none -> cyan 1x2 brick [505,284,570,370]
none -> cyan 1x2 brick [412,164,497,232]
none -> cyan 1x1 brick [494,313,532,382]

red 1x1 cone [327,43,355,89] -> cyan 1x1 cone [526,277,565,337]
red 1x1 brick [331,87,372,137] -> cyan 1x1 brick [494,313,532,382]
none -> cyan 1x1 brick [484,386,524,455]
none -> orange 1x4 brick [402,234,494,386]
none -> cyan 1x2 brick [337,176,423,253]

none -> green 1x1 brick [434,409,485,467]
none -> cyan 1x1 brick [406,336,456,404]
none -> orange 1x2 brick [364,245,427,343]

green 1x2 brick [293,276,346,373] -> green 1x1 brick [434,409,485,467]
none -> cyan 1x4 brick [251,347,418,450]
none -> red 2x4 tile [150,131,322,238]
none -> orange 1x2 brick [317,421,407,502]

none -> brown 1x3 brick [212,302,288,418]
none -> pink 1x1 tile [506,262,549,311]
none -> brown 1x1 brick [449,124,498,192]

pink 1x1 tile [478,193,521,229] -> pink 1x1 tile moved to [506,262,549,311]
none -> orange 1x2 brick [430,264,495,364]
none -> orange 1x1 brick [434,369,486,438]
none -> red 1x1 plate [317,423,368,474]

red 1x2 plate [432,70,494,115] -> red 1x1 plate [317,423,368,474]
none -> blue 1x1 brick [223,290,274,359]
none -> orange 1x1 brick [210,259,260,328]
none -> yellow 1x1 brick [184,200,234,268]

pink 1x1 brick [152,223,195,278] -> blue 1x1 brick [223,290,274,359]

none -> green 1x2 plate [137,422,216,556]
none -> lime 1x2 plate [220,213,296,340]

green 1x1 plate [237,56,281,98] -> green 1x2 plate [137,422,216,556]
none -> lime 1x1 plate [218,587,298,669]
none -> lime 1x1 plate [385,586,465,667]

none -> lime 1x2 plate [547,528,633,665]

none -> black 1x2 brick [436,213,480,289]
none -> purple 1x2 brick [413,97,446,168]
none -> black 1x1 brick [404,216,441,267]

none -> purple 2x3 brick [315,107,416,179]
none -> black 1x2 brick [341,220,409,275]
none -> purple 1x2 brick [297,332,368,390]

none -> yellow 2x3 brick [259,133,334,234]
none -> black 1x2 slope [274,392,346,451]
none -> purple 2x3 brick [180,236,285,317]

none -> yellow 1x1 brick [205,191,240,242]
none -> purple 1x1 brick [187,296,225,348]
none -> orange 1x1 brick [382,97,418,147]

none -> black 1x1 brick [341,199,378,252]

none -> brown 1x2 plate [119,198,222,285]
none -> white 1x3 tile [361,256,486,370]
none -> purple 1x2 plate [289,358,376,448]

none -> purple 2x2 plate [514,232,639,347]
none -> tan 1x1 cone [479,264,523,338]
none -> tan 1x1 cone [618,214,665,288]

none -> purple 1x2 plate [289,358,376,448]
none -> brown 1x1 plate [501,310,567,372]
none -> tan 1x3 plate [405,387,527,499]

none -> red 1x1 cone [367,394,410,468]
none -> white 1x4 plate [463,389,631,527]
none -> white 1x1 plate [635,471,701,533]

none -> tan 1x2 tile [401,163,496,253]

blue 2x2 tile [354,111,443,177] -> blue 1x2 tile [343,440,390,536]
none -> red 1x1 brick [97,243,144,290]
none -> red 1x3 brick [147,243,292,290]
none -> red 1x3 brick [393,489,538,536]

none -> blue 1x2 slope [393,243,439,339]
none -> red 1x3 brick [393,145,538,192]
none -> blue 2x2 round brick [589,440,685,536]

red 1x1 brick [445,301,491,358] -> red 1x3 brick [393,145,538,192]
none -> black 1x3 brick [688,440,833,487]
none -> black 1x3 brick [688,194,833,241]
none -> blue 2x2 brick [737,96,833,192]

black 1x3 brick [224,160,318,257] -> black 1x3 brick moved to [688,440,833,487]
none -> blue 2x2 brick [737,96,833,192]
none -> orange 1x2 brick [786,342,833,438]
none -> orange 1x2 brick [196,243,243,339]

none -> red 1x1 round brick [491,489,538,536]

*-*-*

TASK DIRECTIONS: From the listing above, output exactly the run of lines that starts with the line containing "none -> blue 1x1 brick [223,290,274,359]" and ends with the line containing "none -> tan 1x1 cone [618,214,665,288]".

EXERCISE SOLUTION:
none -> blue 1x1 brick [223,290,274,359]
none -> orange 1x1 brick [210,259,260,328]
none -> yellow 1x1 brick [184,200,234,268]

pink 1x1 brick [152,223,195,278] -> blue 1x1 brick [223,290,274,359]

none -> green 1x2 plate [137,422,216,556]
none -> lime 1x2 plate [220,213,296,340]

green 1x1 plate [237,56,281,98] -> green 1x2 plate [137,422,216,556]
none -> lime 1x1 plate [218,587,298,669]
none -> lime 1x1 plate [385,586,465,667]

none -> lime 1x2 plate [547,528,633,665]

none -> black 1x2 brick [436,213,480,289]
none -> purple 1x2 brick [413,97,446,168]
none -> black 1x1 brick [404,216,441,267]

none -> purple 2x3 brick [315,107,416,179]
none -> black 1x2 brick [341,220,409,275]
none -> purple 1x2 brick [297,332,368,390]

none -> yellow 2x3 brick [259,133,334,234]
none -> black 1x2 slope [274,392,346,451]
none -> purple 2x3 brick [180,236,285,317]

none -> yellow 1x1 brick [205,191,240,242]
none -> purple 1x1 brick [187,296,225,348]
none -> orange 1x1 brick [382,97,418,147]

none -> black 1x1 brick [341,199,378,252]

none -> brown 1x2 plate [119,198,222,285]
none -> white 1x3 tile [361,256,486,370]
none -> purple 1x2 plate [289,358,376,448]

none -> purple 2x2 plate [514,232,639,347]
none -> tan 1x1 cone [479,264,523,338]
none -> tan 1x1 cone [618,214,665,288]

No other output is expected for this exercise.